TASK TO CARRY OUT:
Copying exactly, give the lines in the material below from the one with "camera: 50 degrees left, 25 degrees up" to the one with "(798, 346) = (650, 258): purple", ends included, and nothing besides.

DATA TO USE:
#####

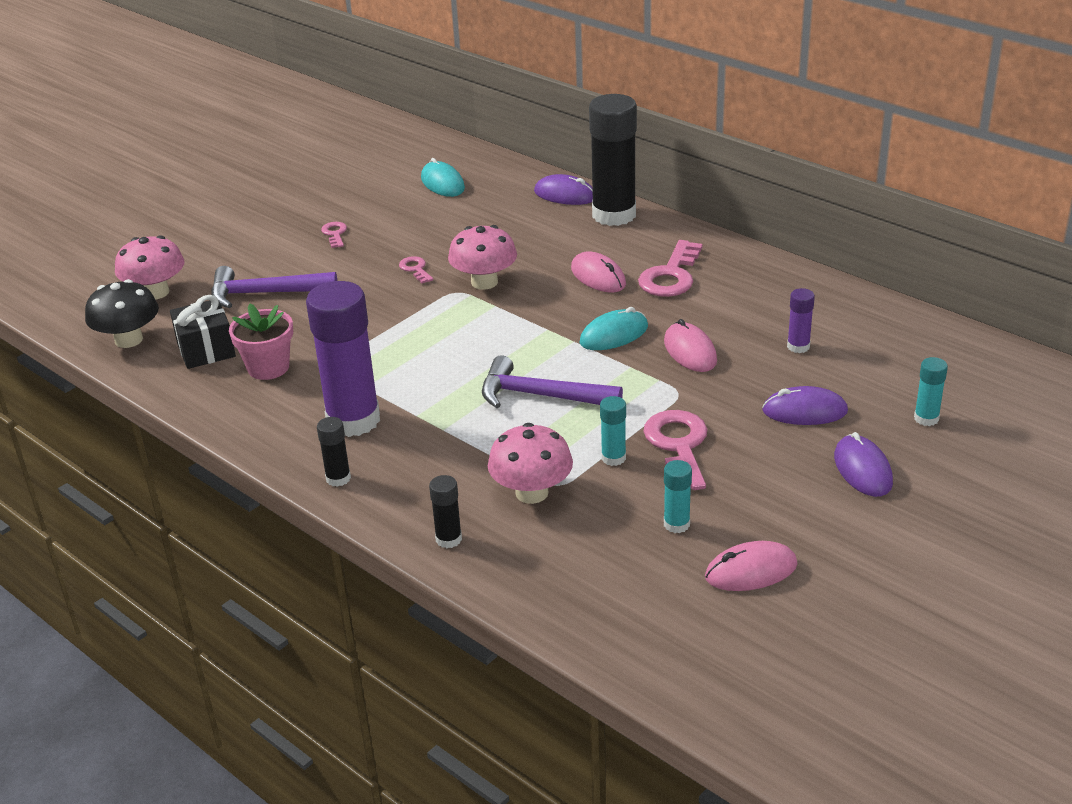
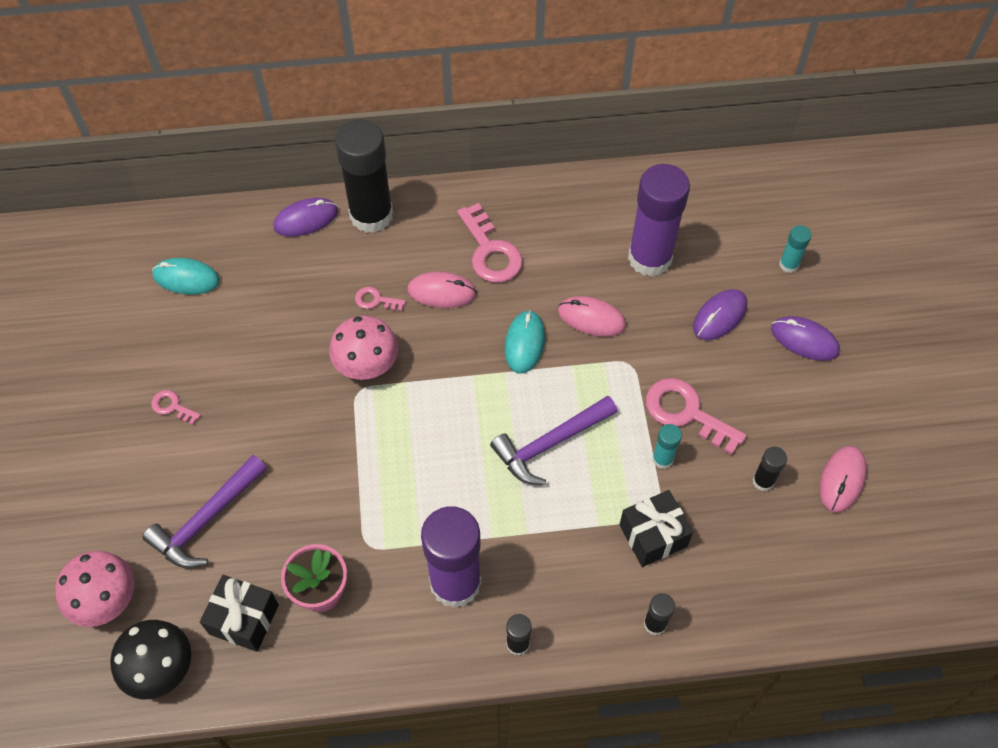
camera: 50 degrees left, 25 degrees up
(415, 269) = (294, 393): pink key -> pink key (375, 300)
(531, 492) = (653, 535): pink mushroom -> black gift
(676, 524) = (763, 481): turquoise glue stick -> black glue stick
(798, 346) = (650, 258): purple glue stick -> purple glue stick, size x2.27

#####

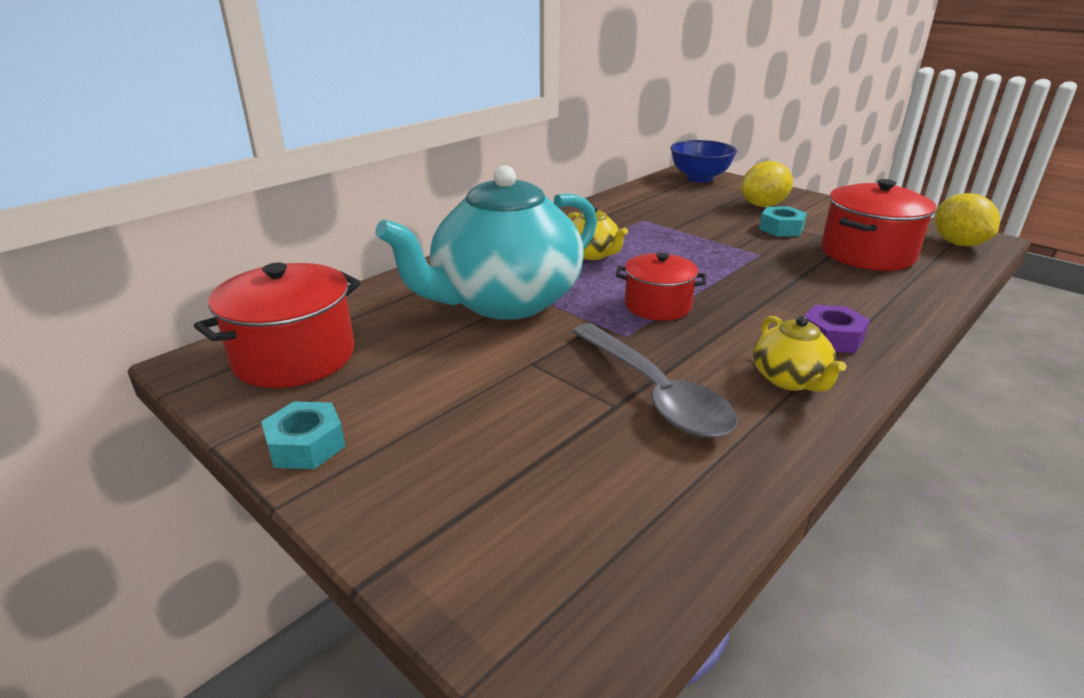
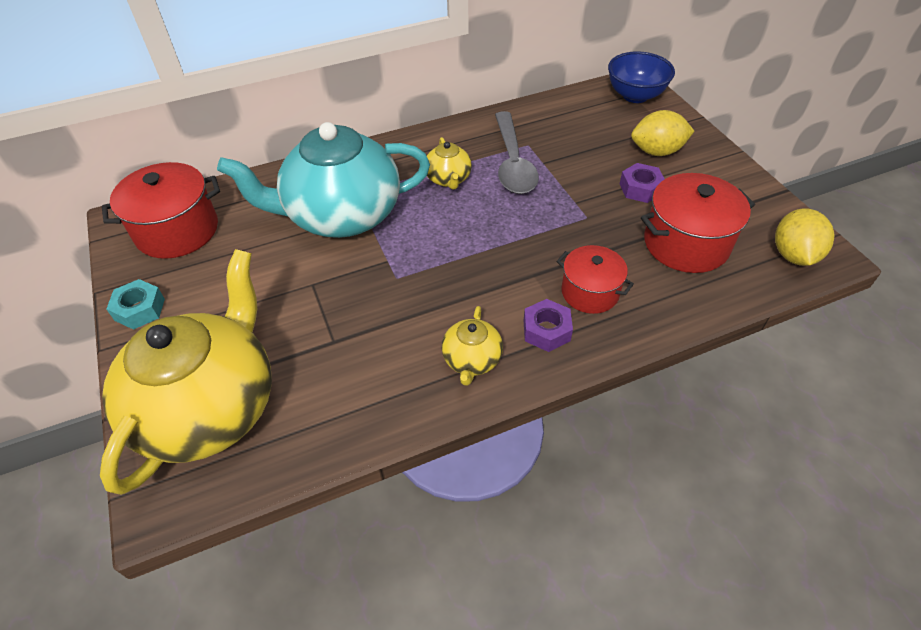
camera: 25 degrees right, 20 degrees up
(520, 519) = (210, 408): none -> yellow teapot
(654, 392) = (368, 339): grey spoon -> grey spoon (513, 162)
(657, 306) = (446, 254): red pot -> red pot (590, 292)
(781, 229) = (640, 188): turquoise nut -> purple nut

#####

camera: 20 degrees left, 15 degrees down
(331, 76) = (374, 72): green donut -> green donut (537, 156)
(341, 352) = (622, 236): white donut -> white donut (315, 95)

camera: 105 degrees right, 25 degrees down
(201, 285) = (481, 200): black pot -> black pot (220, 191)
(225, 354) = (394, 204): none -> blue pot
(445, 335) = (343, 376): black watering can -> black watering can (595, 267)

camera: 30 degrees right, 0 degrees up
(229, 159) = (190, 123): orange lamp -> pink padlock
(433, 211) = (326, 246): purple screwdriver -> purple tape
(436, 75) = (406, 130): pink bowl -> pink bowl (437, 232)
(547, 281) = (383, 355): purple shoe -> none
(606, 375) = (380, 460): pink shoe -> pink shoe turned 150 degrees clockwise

#####

ANSWER TO THE PROBLEM:
camera: 50 degrees left, 25 degrees up
(415, 269) = (294, 393): pink key -> pink key (375, 300)
(531, 492) = (653, 535): pink mushroom -> black gift
(676, 524) = (763, 481): turquoise glue stick -> black glue stick
(798, 346) = (650, 258): purple glue stick -> purple glue stick, size x2.27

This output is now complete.